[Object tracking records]
──────
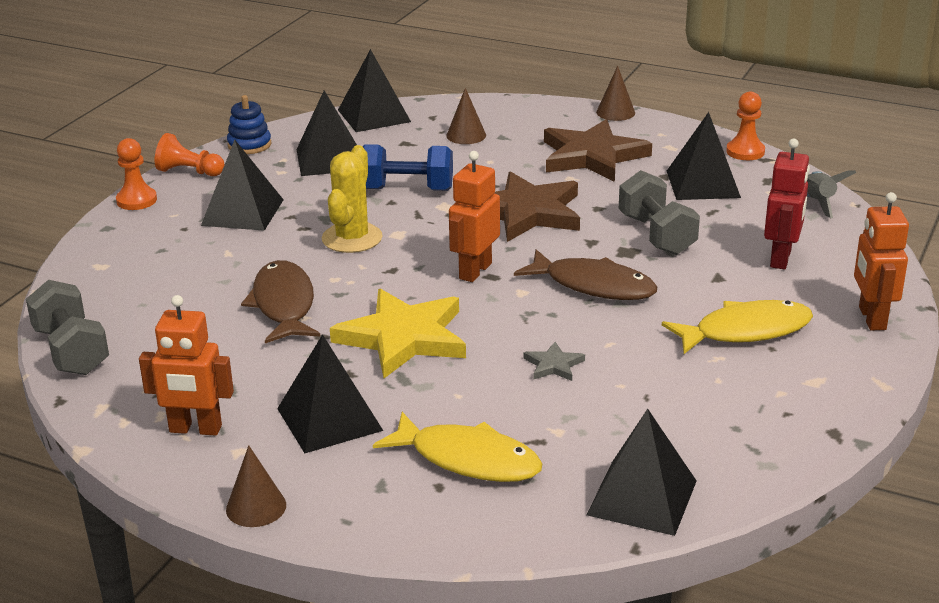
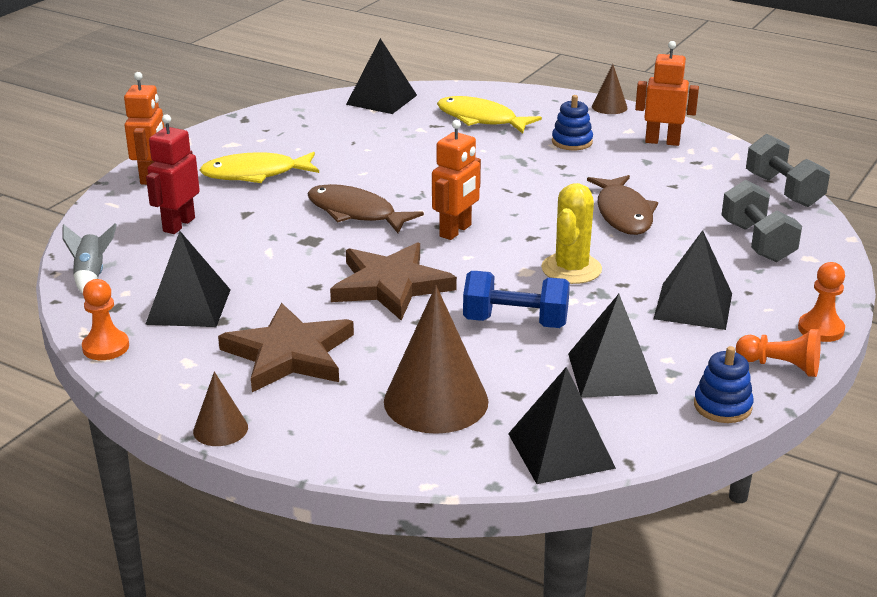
camera: 175 degrees left, 0 degrees up
(329, 419) = (572, 142): black pyramid -> blue stacking toy
(403, 338) = (521, 185): yellow star -> none
(466, 135) = (436, 401): brown cone -> brown cone, size x1.98
(553, 365) = (410, 162): grey star -> none
(657, 235) = (274, 253): grey dumbbell -> grey dumbbell (757, 242)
──────
# Action item:
Return the records above exactly as written, but without any of the pictures.

# Result of the exercise:
camera: 175 degrees left, 0 degrees up
(329, 419) = (572, 142): black pyramid -> blue stacking toy
(403, 338) = (521, 185): yellow star -> none
(466, 135) = (436, 401): brown cone -> brown cone, size x1.98
(553, 365) = (410, 162): grey star -> none
(657, 235) = (274, 253): grey dumbbell -> grey dumbbell (757, 242)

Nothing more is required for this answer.